--- start of Listed records ---

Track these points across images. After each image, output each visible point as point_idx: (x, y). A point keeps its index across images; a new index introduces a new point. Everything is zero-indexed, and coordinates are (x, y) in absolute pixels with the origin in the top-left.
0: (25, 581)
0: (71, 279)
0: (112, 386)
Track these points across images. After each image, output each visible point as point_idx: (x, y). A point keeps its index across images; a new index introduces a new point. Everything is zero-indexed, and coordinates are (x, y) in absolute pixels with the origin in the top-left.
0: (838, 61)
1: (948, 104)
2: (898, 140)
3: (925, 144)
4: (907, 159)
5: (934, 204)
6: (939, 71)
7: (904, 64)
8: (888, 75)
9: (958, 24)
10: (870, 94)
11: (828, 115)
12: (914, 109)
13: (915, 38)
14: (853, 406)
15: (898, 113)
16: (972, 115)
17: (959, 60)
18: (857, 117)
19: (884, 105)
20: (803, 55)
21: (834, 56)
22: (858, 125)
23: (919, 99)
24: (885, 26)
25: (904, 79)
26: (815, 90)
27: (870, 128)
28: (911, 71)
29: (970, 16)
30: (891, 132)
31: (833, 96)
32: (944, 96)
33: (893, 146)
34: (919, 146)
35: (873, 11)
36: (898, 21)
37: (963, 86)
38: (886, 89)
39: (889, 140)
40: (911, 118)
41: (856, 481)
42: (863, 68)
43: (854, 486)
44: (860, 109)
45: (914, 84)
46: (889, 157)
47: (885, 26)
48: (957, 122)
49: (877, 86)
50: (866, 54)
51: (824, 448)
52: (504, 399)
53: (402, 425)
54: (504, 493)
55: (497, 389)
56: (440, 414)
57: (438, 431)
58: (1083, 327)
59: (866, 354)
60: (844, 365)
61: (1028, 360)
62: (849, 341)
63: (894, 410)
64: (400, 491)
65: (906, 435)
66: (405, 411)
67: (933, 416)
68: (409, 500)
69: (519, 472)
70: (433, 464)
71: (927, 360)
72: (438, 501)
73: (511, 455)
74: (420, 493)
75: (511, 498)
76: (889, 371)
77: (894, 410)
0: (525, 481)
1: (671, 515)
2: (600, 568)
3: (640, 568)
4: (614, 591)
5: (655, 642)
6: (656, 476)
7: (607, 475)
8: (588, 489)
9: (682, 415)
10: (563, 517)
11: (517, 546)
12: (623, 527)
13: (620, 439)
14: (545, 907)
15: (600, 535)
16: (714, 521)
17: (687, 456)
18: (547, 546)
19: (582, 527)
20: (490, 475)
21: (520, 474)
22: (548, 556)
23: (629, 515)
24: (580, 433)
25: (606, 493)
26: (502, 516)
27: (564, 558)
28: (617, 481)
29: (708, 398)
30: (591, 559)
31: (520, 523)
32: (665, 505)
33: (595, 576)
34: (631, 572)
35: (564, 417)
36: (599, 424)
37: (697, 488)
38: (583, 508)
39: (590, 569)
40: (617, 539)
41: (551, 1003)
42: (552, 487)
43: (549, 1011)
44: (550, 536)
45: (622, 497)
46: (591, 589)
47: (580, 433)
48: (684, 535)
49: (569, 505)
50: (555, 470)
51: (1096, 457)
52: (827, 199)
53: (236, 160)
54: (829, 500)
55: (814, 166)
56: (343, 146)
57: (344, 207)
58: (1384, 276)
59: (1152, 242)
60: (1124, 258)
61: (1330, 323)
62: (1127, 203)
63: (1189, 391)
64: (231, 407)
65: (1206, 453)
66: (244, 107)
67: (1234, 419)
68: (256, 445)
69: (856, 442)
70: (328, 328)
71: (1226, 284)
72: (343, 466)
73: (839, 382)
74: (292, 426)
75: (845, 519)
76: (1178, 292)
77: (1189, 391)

--- end of Listed records ---

■ The task ■
Transcribe the rows above verbatim, starting at the first row and ending at the line containing "0: (112, 386)", with both ends included.

■ Correct answer ■
Track these points across images. After each image, output each visible point as point_idx: (x, y). A point keeps its index across images; a new index introduces a new point. Everything is zero-indexed, and coordinates are (x, y) in absolute pixels with the origin in the top-left.
0: (25, 581)
0: (71, 279)
0: (112, 386)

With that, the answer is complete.